[Work instruction]
Exact copy, no pictures: repeat the data that follows.

[Edit difference data]
=== Begin Enclosure ===

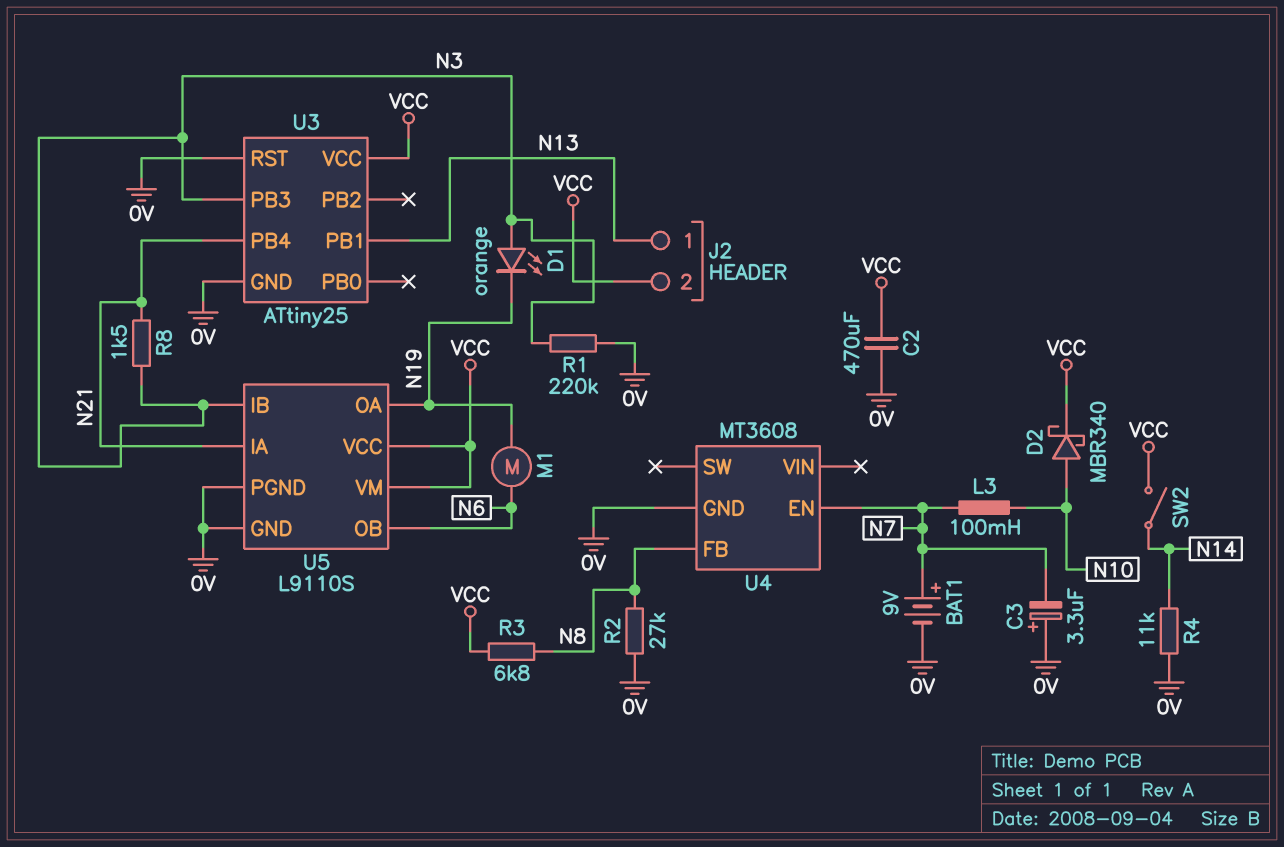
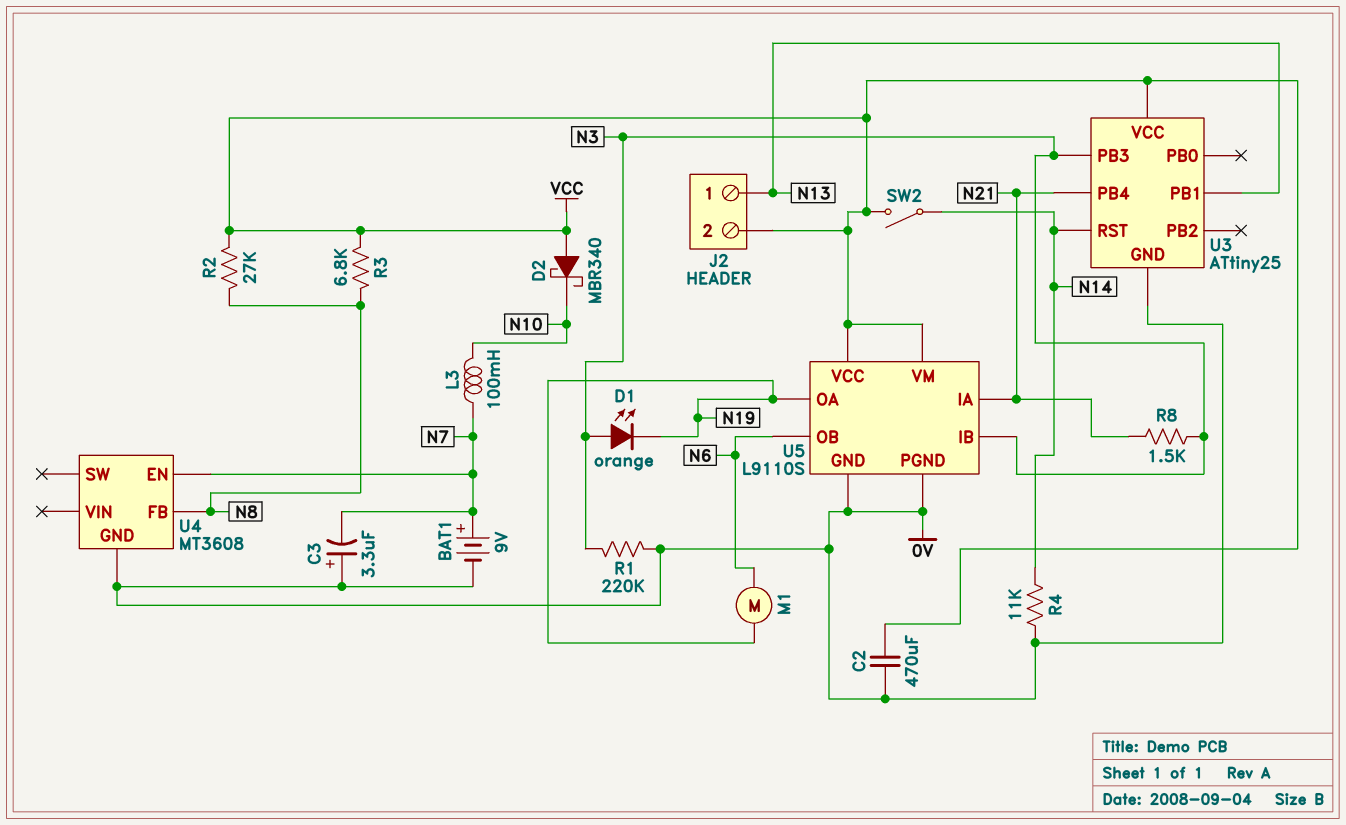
D2: schottky MBR340 (A N10, K VCC) -> schottky MBR340 (A VCC, K N10)
R2: 27k (0V, N8) -> 27k (N8, VCC)
U3 pin RST: 0V -> N14

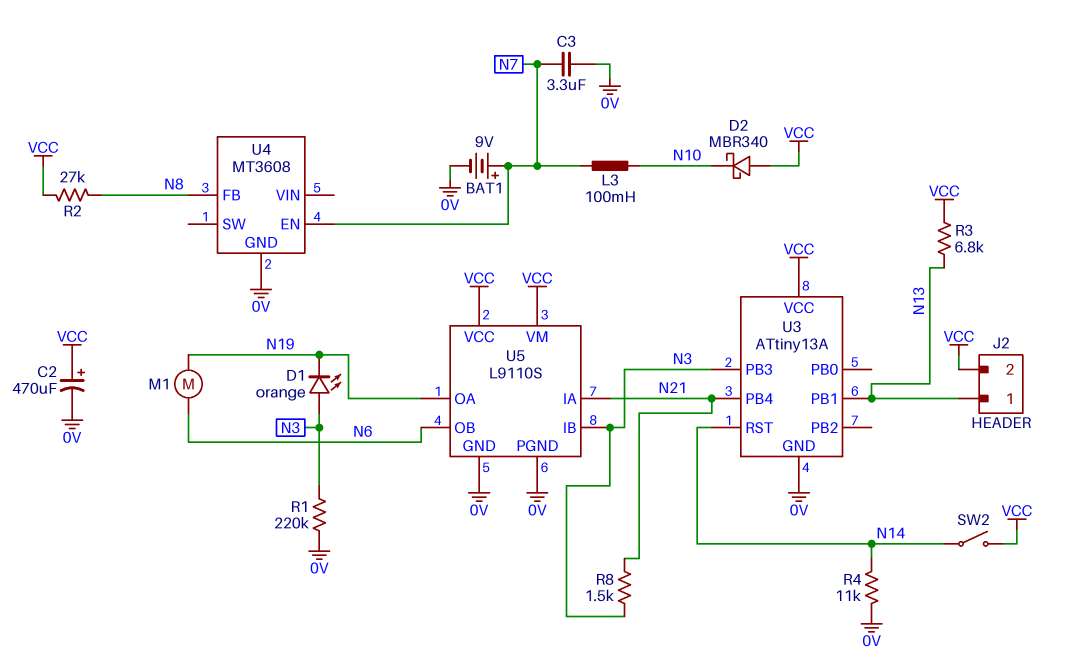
C2: 470uF (0V, VCC) -> 470uF (plus VCC, minus 0V)
C3: 3.3uF (plus 0V, minus N7) -> 3.3uF (0V, N7)
R3: 6.8k (N8, VCC) -> 6.8k (N13, VCC)
U3: ATtiny25 -> ATtiny13A

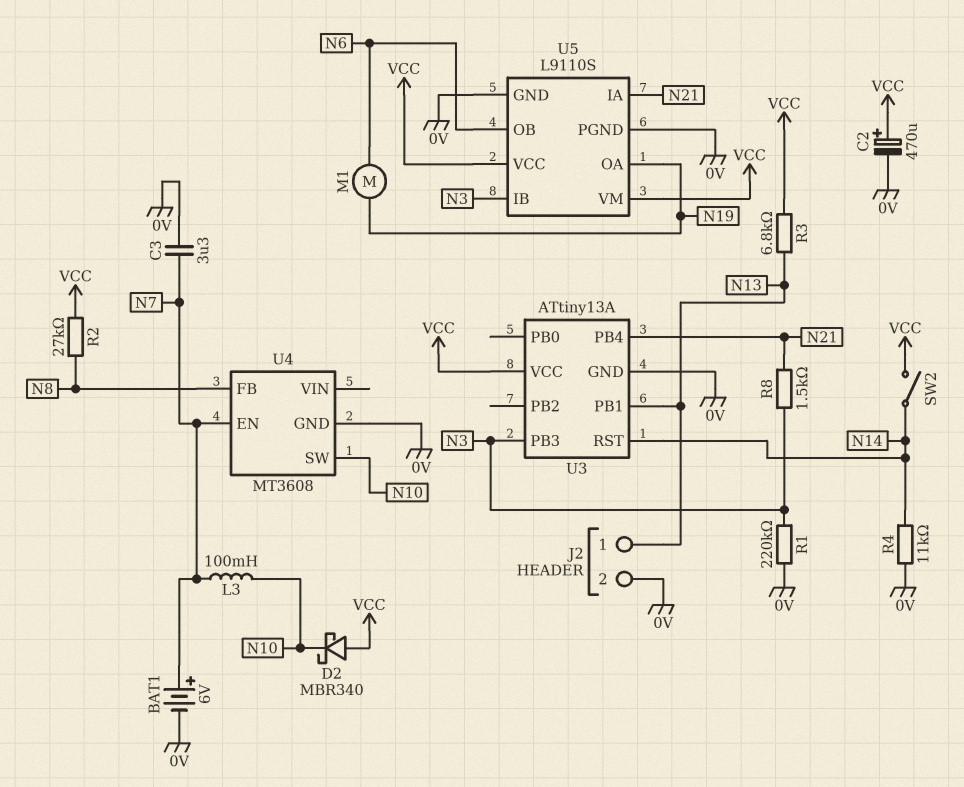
BAT1: 9V (plus N7, minus 0V) -> 6V (plus N7, minus 0V)
D1: LED orange (A N3, K N19) -> none
J2 pin 2: VCC -> 0V
U4 pin SW: none -> N10

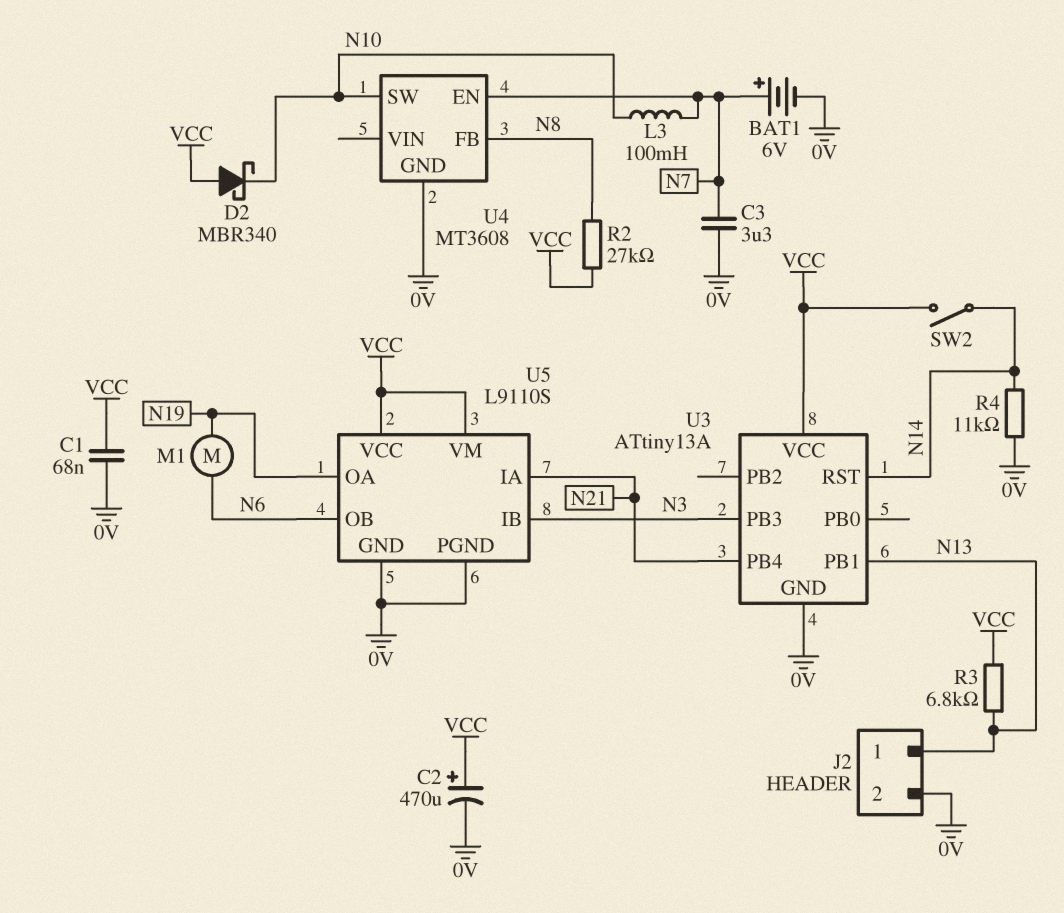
C1: none -> 68nF (0V, VCC)
R1: 220k (0V, N3) -> none
R8: 1.5k (N3, N21) -> none

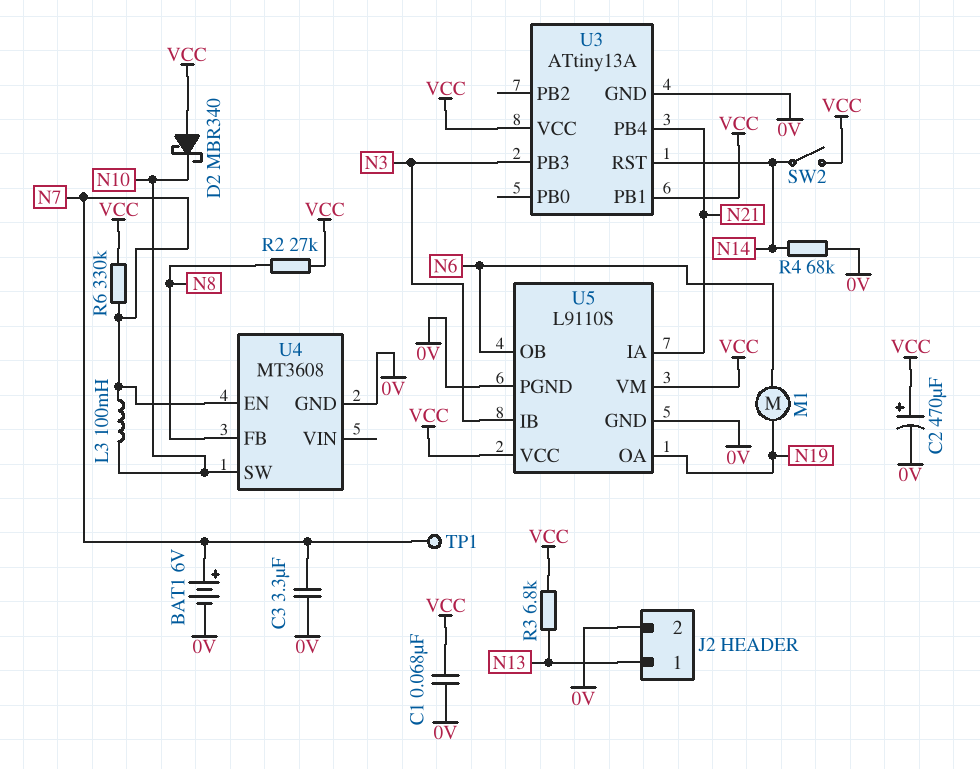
R4: 11k (0V, N14) -> 68k (0V, N14)
R6: none -> 330k (N7, VCC)
TP1: none -> test point (N7)
U3 pin PB1: N13 -> VCC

=== End Enclosure ===

[Exercise output]
D2: schottky MBR340 (A N10, K VCC) -> schottky MBR340 (A VCC, K N10)
R2: 27k (0V, N8) -> 27k (N8, VCC)
U3 pin RST: 0V -> N14

C2: 470uF (0V, VCC) -> 470uF (plus VCC, minus 0V)
C3: 3.3uF (plus 0V, minus N7) -> 3.3uF (0V, N7)
R3: 6.8k (N8, VCC) -> 6.8k (N13, VCC)
U3: ATtiny25 -> ATtiny13A

BAT1: 9V (plus N7, minus 0V) -> 6V (plus N7, minus 0V)
D1: LED orange (A N3, K N19) -> none
J2 pin 2: VCC -> 0V
U4 pin SW: none -> N10

C1: none -> 68nF (0V, VCC)
R1: 220k (0V, N3) -> none
R8: 1.5k (N3, N21) -> none

R4: 11k (0V, N14) -> 68k (0V, N14)
R6: none -> 330k (N7, VCC)
TP1: none -> test point (N7)
U3 pin PB1: N13 -> VCC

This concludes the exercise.